**TASK INSTRUCTIONS**.
Each line of the material below with the word "clockwise" is to be reported.

**EXERCISE MATERIAL**.
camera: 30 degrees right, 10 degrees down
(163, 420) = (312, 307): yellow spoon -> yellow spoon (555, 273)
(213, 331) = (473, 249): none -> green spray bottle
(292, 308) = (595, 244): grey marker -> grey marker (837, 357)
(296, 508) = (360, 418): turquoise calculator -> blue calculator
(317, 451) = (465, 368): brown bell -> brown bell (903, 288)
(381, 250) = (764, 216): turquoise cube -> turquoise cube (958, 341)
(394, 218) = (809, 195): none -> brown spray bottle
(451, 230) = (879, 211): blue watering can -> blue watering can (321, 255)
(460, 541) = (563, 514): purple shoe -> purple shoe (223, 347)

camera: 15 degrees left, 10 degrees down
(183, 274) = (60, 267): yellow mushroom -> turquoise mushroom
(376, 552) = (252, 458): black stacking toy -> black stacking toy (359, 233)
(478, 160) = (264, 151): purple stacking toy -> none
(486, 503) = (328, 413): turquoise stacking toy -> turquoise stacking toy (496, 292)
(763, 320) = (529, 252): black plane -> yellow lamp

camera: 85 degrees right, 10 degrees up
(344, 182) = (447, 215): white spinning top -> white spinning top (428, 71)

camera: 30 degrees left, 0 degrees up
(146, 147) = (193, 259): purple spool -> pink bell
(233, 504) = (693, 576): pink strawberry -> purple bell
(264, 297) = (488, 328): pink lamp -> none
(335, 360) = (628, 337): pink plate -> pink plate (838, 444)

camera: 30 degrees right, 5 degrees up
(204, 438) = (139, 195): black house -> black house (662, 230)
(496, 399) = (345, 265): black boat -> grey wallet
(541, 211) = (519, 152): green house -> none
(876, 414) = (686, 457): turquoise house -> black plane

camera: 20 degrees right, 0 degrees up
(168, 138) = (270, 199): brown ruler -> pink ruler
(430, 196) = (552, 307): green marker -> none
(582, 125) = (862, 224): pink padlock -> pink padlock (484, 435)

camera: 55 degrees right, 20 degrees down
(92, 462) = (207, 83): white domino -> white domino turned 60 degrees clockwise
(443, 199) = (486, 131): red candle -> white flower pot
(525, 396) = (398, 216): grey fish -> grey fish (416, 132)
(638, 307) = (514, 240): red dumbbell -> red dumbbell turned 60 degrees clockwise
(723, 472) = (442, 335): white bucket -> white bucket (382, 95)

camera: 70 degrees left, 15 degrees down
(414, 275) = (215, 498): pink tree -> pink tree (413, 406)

**ANSWER BOX**.
(92, 462) = (207, 83): white domino -> white domino turned 60 degrees clockwise
(638, 307) = (514, 240): red dumbbell -> red dumbbell turned 60 degrees clockwise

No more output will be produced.